INPUT

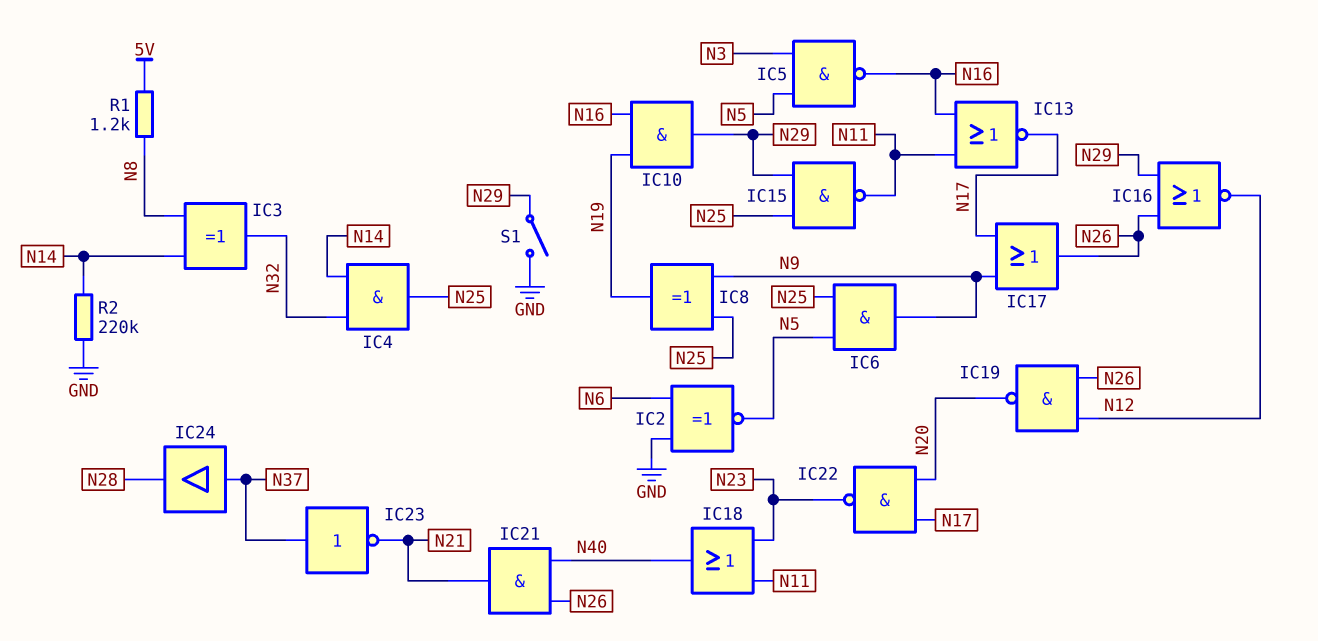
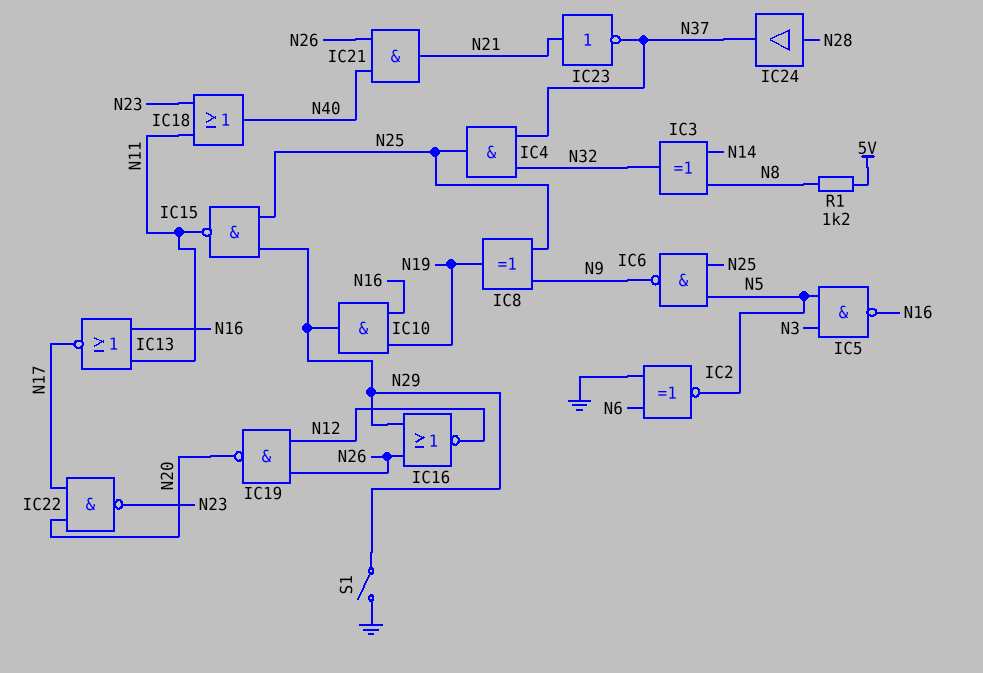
IC4: AND (in N14, in N32, out N25) -> AND (in N32, in N37, out N25)
IC6: AND (in N5, in N25, out N9) -> NAND (in N5, in N25, out N9)
IC17: OR (in N9, in N17, out N26) -> none
IC23: NOT (in N37, out N21) -> NOT (in N21, out N37)
IC24: buffer (in N37, out N28) -> buffer (in N28, out N37)
R2: 220k (GND, N14) -> none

EXERCISE
Copy exactly, please, the span of lines that begins at the line with "IC23: NOT (in" and ends at the last line of the data, both included.

COMPLETED TASK
IC23: NOT (in N37, out N21) -> NOT (in N21, out N37)
IC24: buffer (in N37, out N28) -> buffer (in N28, out N37)
R2: 220k (GND, N14) -> none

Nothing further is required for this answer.